Task goal - Retrieve every line of the data holding the word "shifted".

(Data in this exercise)

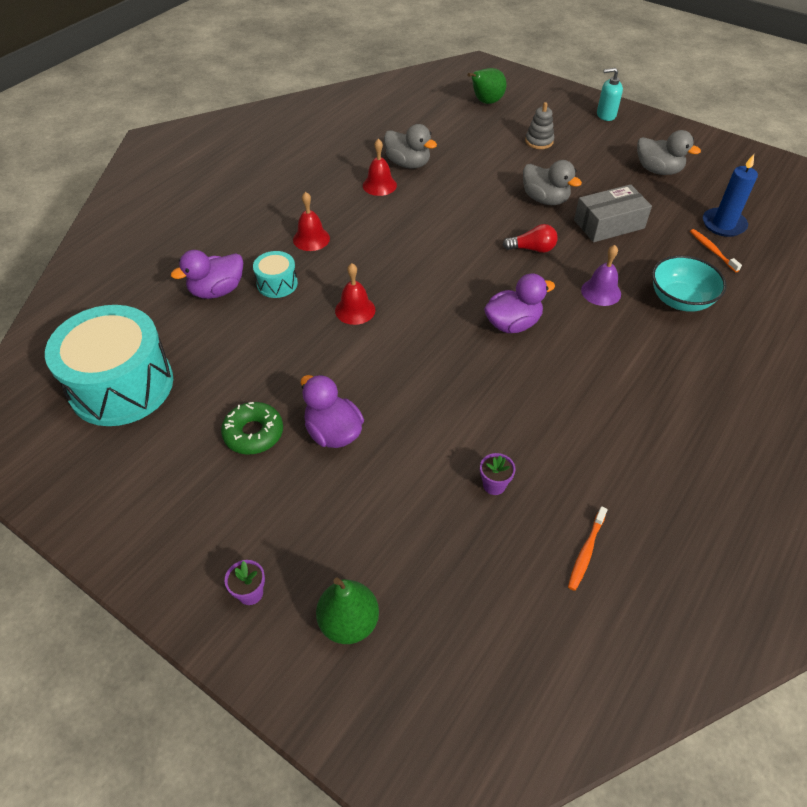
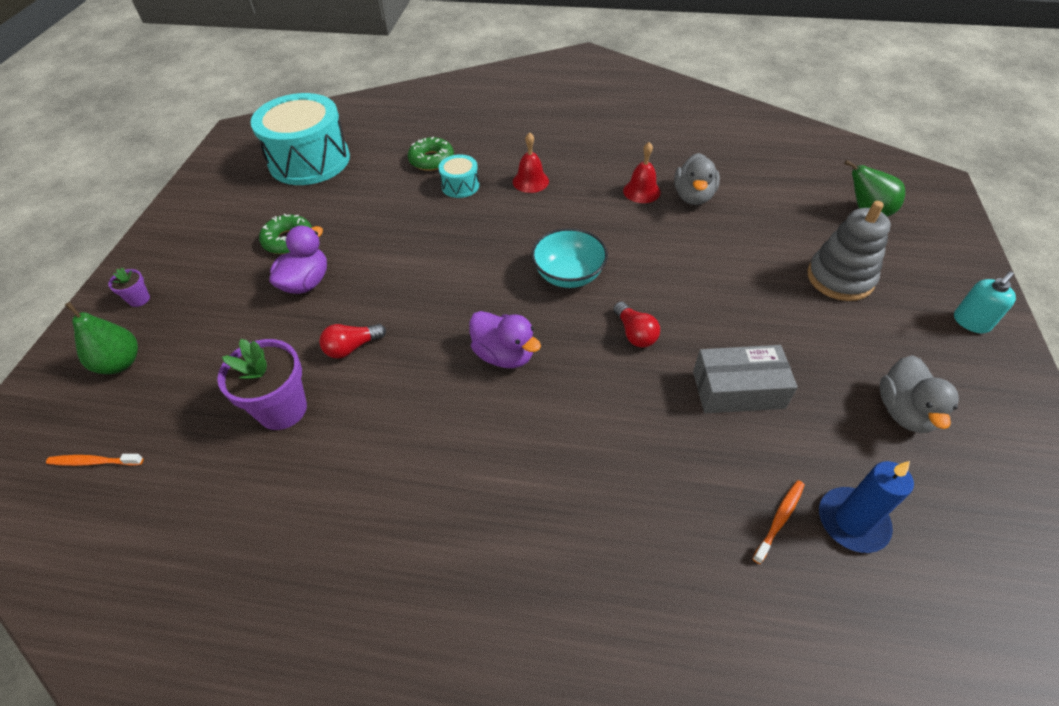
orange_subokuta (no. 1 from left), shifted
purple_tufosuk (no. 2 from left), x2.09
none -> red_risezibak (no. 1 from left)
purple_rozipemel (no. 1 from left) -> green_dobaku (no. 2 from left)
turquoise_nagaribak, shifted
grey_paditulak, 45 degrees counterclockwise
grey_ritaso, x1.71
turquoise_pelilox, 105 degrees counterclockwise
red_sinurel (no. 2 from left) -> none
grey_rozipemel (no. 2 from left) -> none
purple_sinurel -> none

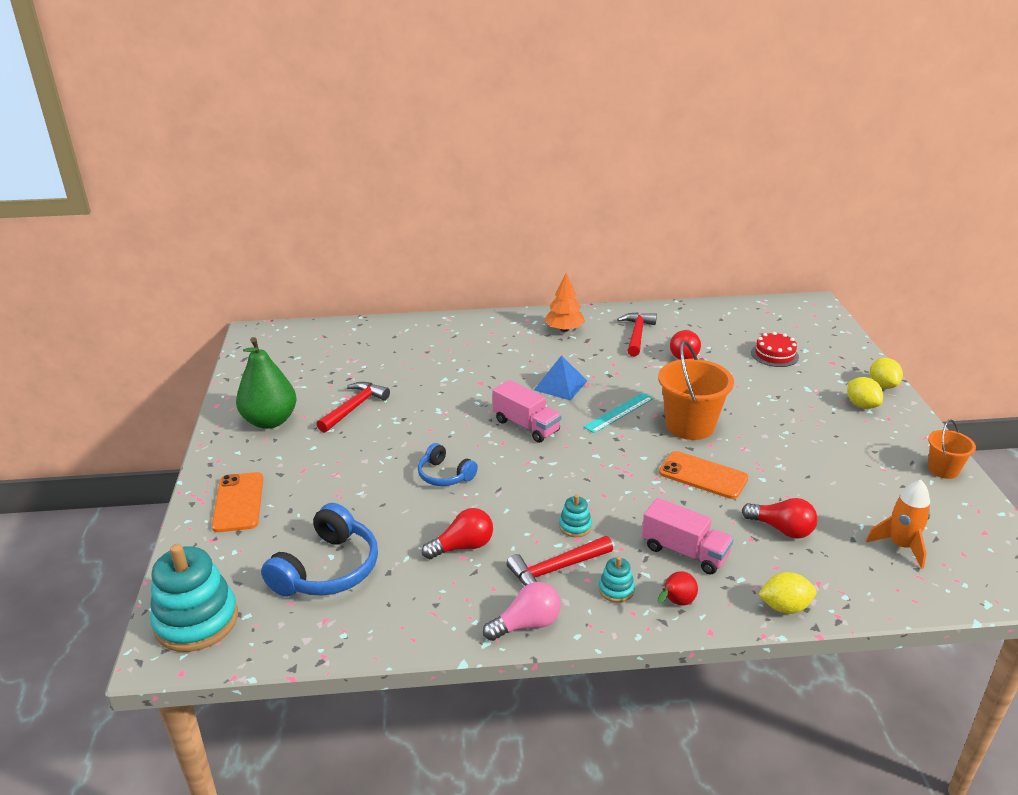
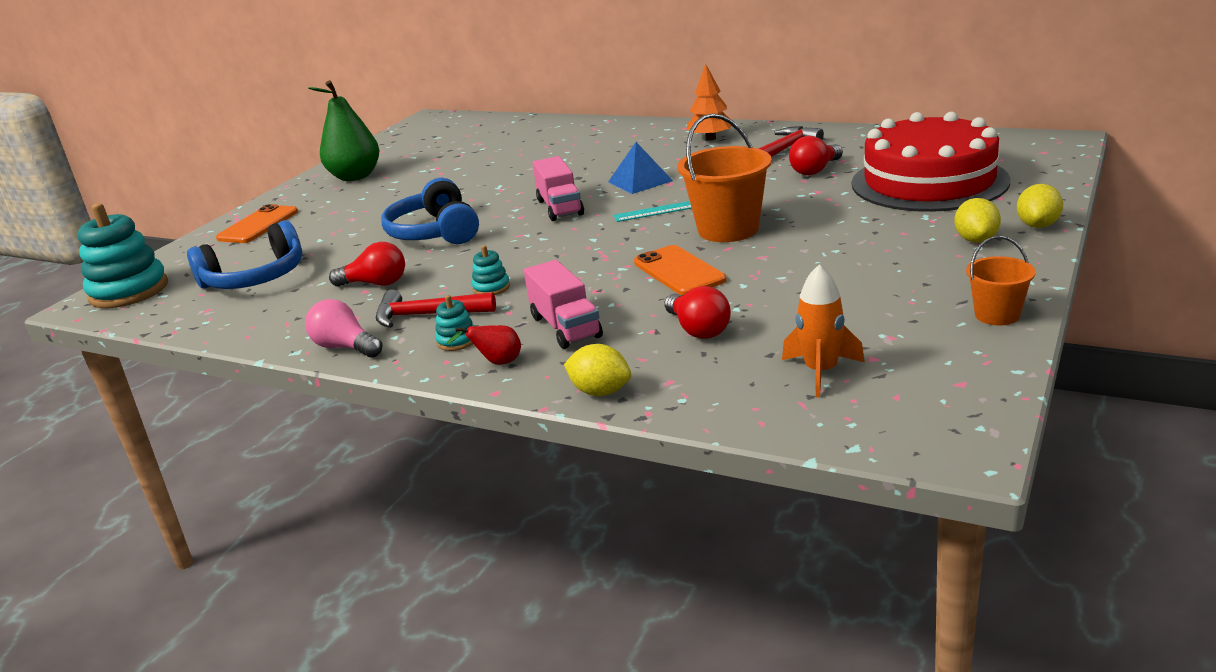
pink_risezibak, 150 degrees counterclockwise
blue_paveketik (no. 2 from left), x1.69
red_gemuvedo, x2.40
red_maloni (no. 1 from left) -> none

(End Data in this exercise)

Task answer -
orange_subokuta (no. 1 from left), shifted
turquoise_nagaribak, shifted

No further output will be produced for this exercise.